Object transformation records
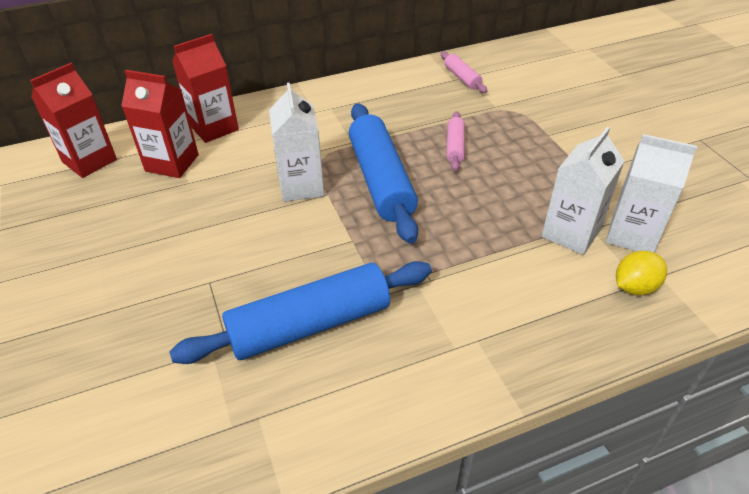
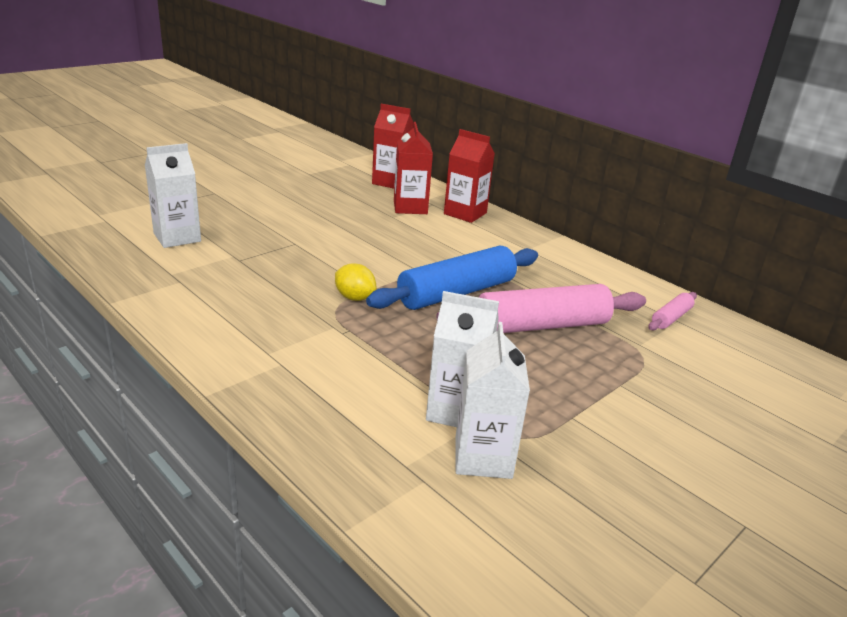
camera: 65 degrees right, 15 degrees down
(301, 186) = (421, 259): white carton -> white carton (177, 237)
(310, 324) = (269, 286): blue rolling pin -> none
(455, 146) = (542, 326): pink rolling pin -> pink rolling pin, size x2.12
(634, 287) = (395, 460): yellow lemon -> yellow lemon (354, 298)

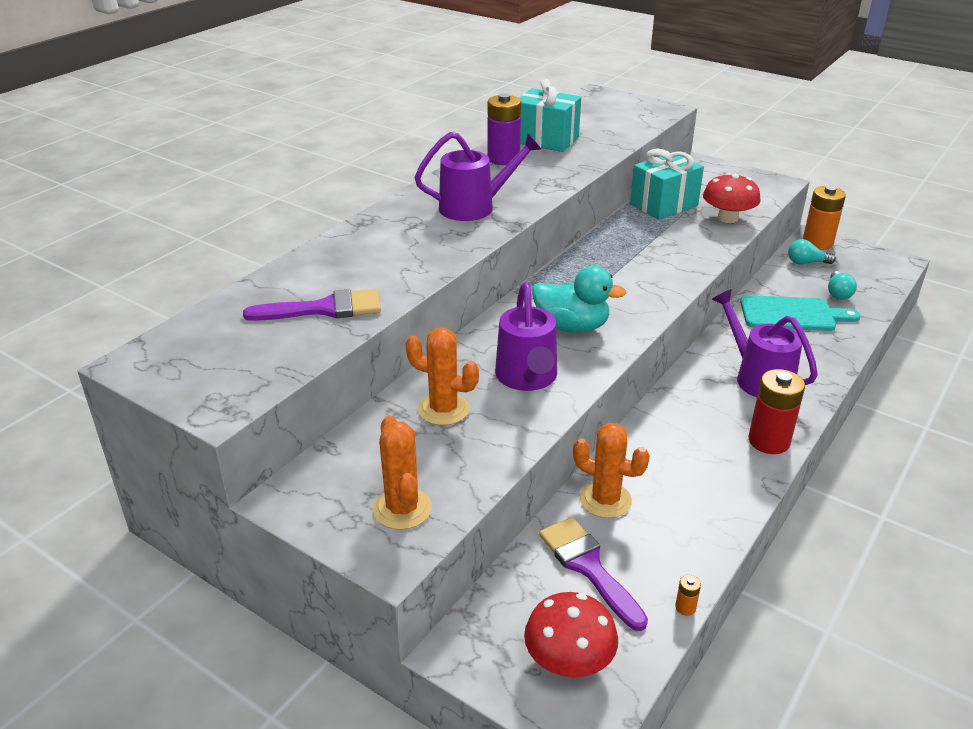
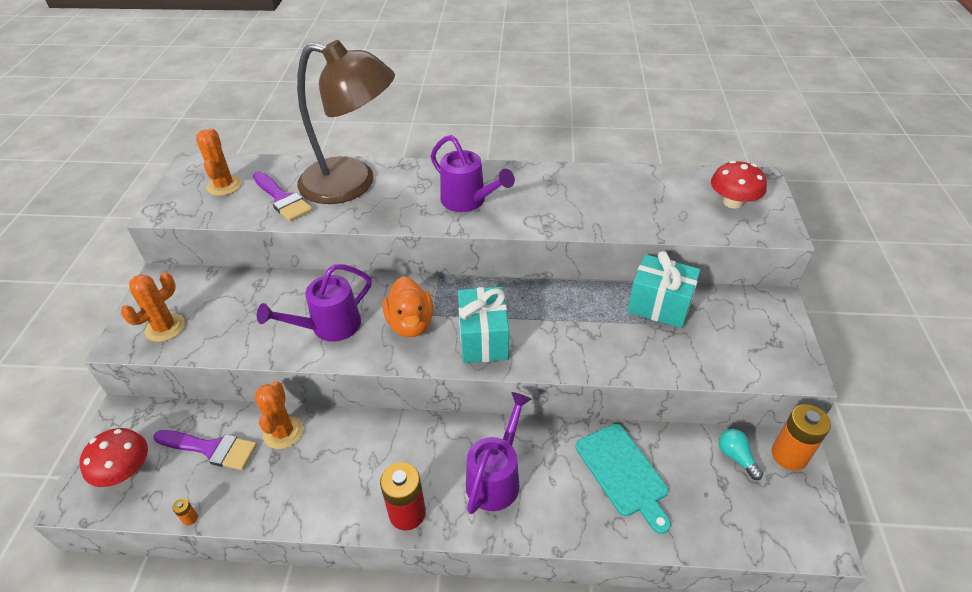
camera: 60 degrees right, 10 degrees up
(356, 259) = (352, 184): none -> brown lamp
(443, 409) = (271, 302): orange cactus -> orange cactus (224, 186)
(503, 159) = (564, 182): purple battery -> none
(546, 140) = (624, 189): turquoise gift -> turquoise gift (483, 339)
(572, 326) = (410, 324): turquoise duck -> orange duck
(588, 567) = (211, 449): purple brush -> purple brush turned 75 degrees clockwise
(727, 218) = (678, 357): red mushroom -> red mushroom (732, 202)
(838, 293) = (698, 501): turquoise light bulb -> none

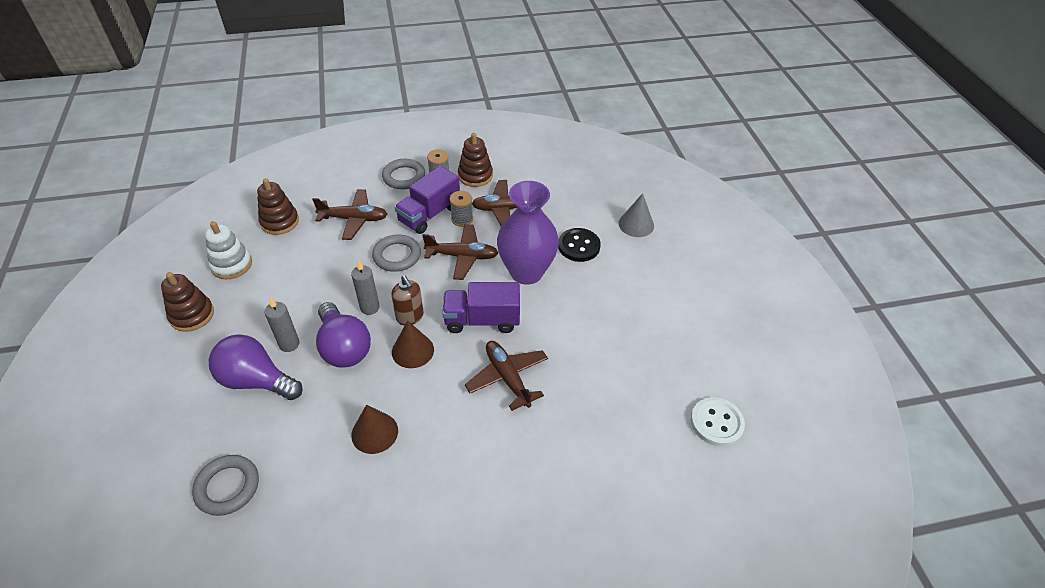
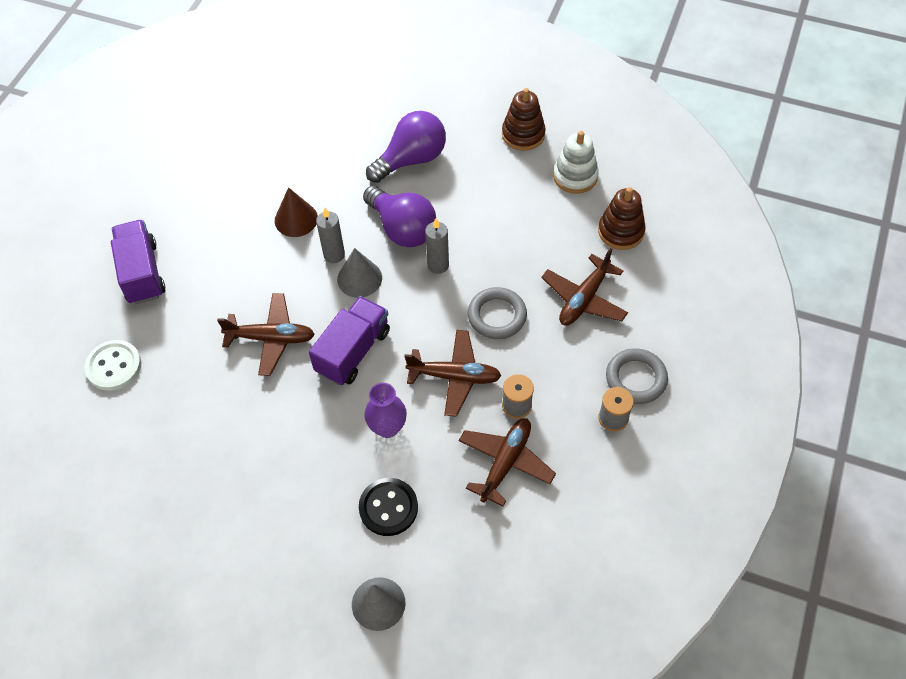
camera: 125 degrees right, 10 degrees up
(227, 487) = (322, 119): grey ring -> none
(289, 344) = (436, 191): grey candle -> grey candle (334, 255)
(344, 348) = (402, 229): purple light bulb -> purple light bulb turned 135 degrees counterclockwise
(410, 317) = (402, 293): brown soap dispenser -> none
(412, 350) = (359, 278): brown cone -> grey cone
(429, 214) = (547, 375): purple truck -> purple truck (142, 273)
(462, 256) = (454, 376): brown plane -> brown plane turned 120 degrees counterclockwise
(475, 175) = (592, 461): brown stacking toy -> none
(526, 272) = (387, 427): purple vase -> purple vase, size x0.54
(716, 423) = (85, 484): white button -> white button (114, 366)

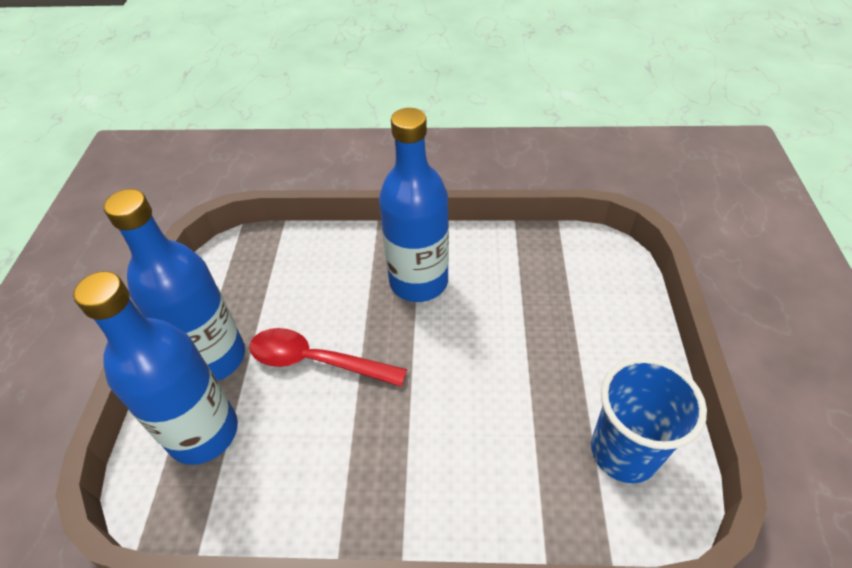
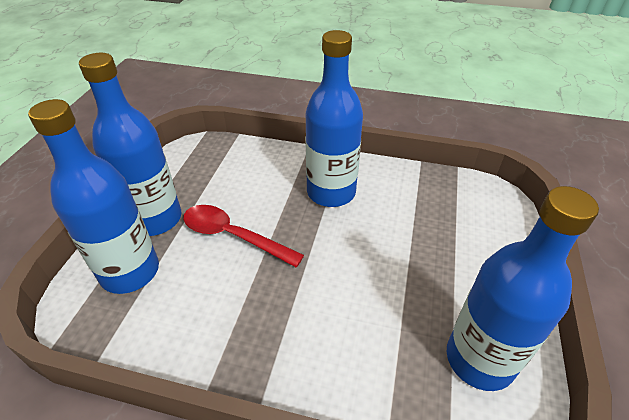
camera: 10 degrees right, 5 degrees down
(624, 452) = (479, 359): blue cup -> blue bottle

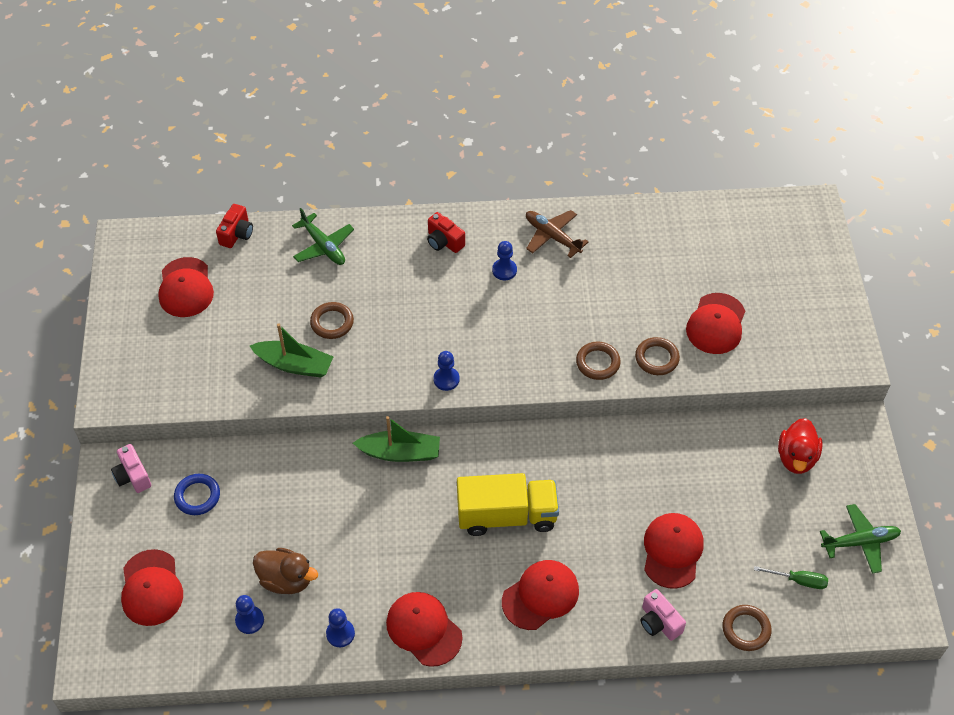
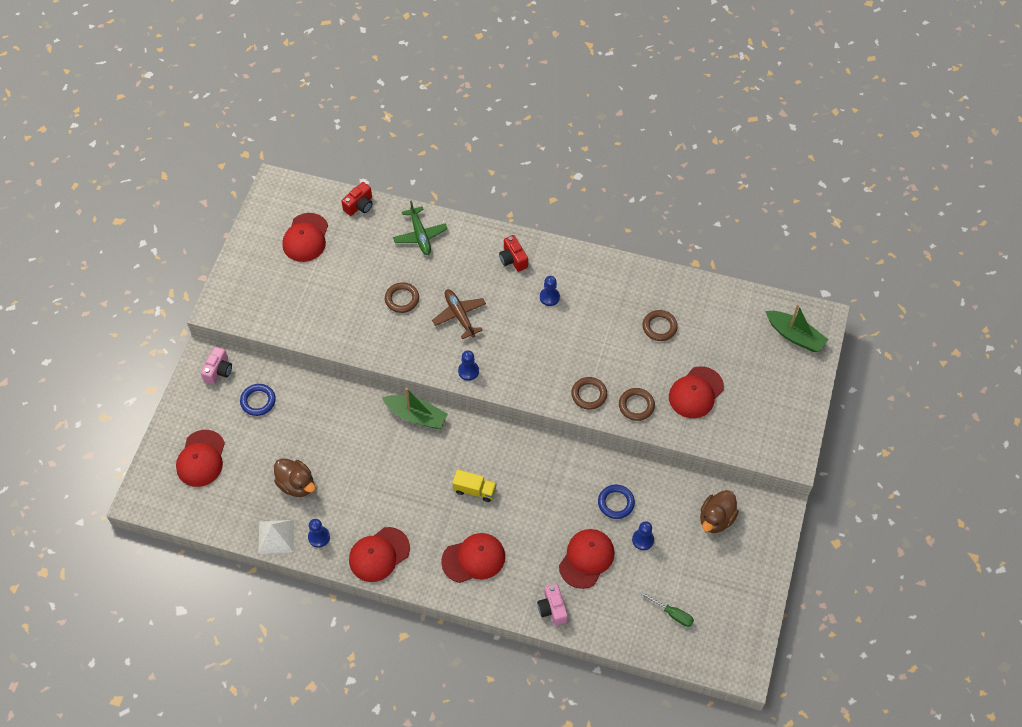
camera: 20 degrees right, 5 degrees up
(133, 476) = (218, 371): pink camera -> pink camera turned 150 degrees counterclockwise
(249, 620) = (259, 505): blue pawn -> blue pawn (643, 540)
(286, 651) = (276, 536): none -> white pyramid
(294, 365) = (361, 324): green boat -> green boat (795, 336)
(424, 629) = (379, 554): red cap -> red cap turned 105 degrees counterclockwise
(507, 515) = (474, 490): yellow truck -> yellow truck, size x0.53
(552, 236) = (599, 280): brown plane -> brown plane (459, 315)
(676, 477) = (616, 503): none -> blue ring
(746, 629) = (615, 636): brown ring -> brown ring (659, 327)
(796, 457) = (716, 519): red duck -> brown duck
(860, 542) = (734, 601): green plane -> none

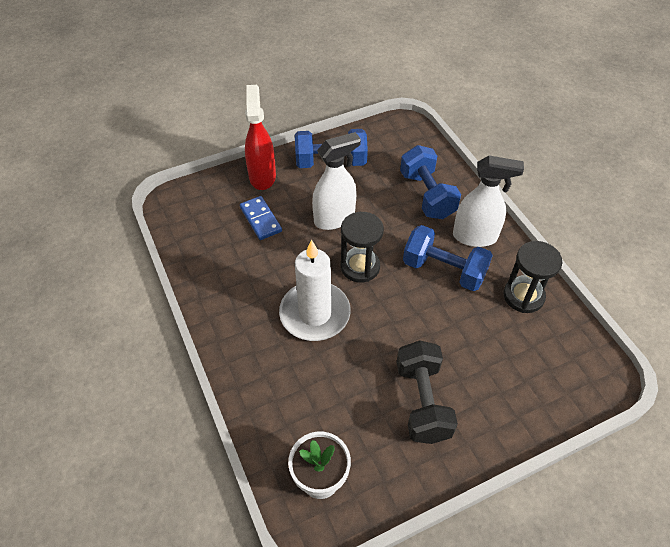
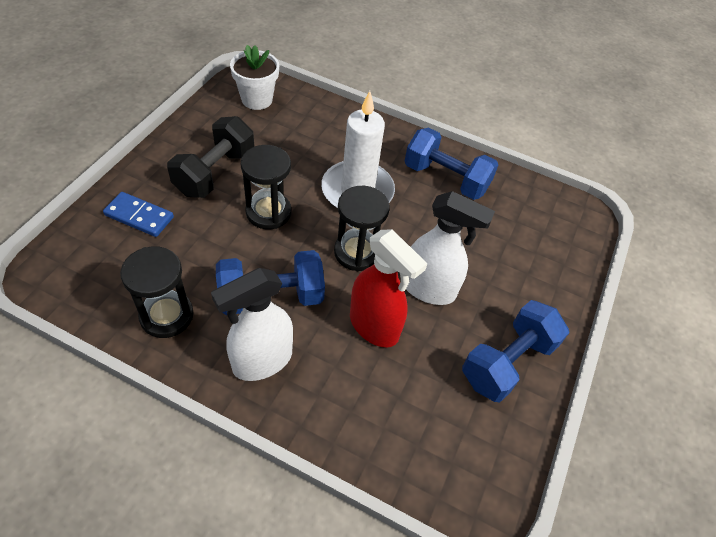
camera: 135 degrees right, 0 degrees up
(260, 219) = (493, 245): blue domino -> blue domino (139, 216)
(262, 176) = (549, 294): red spray bottle -> red spray bottle (374, 326)
(334, 218) = (429, 289): white spray bottle -> white spray bottle turned 90 degrees counterclockwise
(402, 335) = (268, 212): none -> black hourglass
(422, 402) = (215, 173): black dumbbell -> black dumbbell turned 75 degrees clockwise
(427, 195) = (358, 387): blue dumbbell -> blue dumbbell (446, 179)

Aim of the task - Set the lines above down again, word for word, from the first through the one containing "(356, 259) = (352, 184): none -> brown lamp"; pictures excluded.

Solution -
camera: 65 degrees right, 15 degrees down
(301, 186) = (421, 259): white carton -> white carton (177, 237)
(310, 324) = (269, 286): blue rolling pin -> none
(455, 146) = (542, 326): pink rolling pin -> pink rolling pin, size x2.12
(634, 287) = (395, 460): yellow lemon -> yellow lemon (354, 298)

camera: 60 degrees right, 10 degrees up
(356, 259) = (352, 184): none -> brown lamp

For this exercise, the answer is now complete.